*TASK TO CARRY OUT*
Reproduce the stretch of data from its first line through the line containing "No, (222, 563) is in front of (239, 337).", word for word.

*THE INPUT*
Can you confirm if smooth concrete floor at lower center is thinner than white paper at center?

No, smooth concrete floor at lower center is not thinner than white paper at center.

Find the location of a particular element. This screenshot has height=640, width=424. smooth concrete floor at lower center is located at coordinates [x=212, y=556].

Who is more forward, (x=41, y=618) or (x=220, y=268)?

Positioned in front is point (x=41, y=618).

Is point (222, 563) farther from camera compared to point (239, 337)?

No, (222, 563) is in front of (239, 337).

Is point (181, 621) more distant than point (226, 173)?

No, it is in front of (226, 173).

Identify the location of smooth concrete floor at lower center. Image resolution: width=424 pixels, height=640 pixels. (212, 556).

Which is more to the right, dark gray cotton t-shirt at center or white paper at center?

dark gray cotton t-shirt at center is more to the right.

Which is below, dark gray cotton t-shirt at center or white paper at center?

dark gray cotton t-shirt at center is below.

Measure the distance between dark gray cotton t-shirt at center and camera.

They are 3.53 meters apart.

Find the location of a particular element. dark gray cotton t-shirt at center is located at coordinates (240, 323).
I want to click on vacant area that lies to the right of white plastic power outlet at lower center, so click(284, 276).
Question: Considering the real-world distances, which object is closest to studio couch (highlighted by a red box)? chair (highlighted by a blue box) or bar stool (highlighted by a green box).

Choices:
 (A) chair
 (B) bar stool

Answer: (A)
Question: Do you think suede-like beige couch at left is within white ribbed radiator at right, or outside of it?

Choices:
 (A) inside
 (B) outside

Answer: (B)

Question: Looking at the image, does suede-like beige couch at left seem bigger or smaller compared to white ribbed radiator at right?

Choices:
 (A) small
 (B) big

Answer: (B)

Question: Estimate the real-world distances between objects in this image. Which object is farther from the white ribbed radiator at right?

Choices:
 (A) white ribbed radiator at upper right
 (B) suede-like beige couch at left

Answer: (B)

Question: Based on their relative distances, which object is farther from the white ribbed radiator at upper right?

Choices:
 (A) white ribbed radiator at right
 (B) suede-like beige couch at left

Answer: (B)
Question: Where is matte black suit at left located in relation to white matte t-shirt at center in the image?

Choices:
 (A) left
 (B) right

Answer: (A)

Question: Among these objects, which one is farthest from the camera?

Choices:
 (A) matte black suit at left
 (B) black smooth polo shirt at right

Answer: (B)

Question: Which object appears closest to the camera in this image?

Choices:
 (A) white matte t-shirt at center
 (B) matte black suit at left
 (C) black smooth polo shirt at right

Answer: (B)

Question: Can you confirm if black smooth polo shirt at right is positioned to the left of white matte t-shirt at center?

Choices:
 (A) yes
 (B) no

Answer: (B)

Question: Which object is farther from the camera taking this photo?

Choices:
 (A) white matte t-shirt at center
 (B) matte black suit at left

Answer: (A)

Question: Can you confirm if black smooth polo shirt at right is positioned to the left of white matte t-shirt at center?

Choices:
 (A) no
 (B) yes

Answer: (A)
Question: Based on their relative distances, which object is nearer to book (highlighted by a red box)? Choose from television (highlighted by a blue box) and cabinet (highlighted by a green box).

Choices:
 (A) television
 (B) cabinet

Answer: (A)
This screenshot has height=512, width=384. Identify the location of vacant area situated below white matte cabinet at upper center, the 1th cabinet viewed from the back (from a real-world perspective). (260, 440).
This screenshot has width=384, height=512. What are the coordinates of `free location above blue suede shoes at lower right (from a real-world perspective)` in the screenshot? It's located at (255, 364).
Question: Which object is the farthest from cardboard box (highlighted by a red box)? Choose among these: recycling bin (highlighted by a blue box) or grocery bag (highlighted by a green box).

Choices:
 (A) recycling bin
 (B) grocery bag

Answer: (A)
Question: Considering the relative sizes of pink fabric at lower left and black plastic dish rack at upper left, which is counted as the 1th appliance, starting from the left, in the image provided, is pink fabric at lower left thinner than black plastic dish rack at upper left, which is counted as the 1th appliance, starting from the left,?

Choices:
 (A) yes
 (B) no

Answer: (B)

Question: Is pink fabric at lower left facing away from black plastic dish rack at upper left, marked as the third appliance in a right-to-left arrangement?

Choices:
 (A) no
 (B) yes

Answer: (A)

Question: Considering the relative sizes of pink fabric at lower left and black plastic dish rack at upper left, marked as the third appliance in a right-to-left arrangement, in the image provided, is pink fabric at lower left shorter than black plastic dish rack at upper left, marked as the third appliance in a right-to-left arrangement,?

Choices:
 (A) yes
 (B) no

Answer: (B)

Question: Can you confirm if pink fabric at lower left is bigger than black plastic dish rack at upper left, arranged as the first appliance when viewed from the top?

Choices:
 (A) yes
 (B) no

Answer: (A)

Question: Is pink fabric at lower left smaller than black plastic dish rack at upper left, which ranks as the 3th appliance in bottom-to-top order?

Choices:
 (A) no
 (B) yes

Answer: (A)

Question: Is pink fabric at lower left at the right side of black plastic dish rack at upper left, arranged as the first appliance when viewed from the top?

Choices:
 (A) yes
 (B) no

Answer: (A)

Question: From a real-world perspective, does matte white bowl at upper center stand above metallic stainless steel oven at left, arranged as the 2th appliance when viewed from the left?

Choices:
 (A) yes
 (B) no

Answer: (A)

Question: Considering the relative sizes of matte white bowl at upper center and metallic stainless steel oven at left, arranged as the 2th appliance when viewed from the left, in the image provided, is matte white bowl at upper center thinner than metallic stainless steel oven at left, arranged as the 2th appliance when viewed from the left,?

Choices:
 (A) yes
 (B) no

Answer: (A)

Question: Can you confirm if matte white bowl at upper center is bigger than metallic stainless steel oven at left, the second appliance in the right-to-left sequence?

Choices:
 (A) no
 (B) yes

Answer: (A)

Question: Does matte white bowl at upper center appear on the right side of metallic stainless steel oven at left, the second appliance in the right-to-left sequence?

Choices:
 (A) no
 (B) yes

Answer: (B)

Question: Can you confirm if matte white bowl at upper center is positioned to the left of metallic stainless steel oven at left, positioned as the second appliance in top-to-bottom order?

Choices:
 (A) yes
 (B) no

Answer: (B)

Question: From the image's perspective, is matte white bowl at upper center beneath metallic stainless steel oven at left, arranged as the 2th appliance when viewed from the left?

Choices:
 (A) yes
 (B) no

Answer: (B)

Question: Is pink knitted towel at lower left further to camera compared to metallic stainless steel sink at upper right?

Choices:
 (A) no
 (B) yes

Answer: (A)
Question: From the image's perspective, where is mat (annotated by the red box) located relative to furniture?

*TASK RESPONSE*
Can you confirm if smooth concrete floor at lower center is thinner than white paper at center?

No, smooth concrete floor at lower center is not thinner than white paper at center.

Find the location of a particular element. This screenshot has height=640, width=424. smooth concrete floor at lower center is located at coordinates [x=212, y=556].

Who is more forward, (x=41, y=618) or (x=220, y=268)?

Positioned in front is point (x=41, y=618).

Is point (222, 563) farther from camera compared to point (239, 337)?

No, (222, 563) is in front of (239, 337).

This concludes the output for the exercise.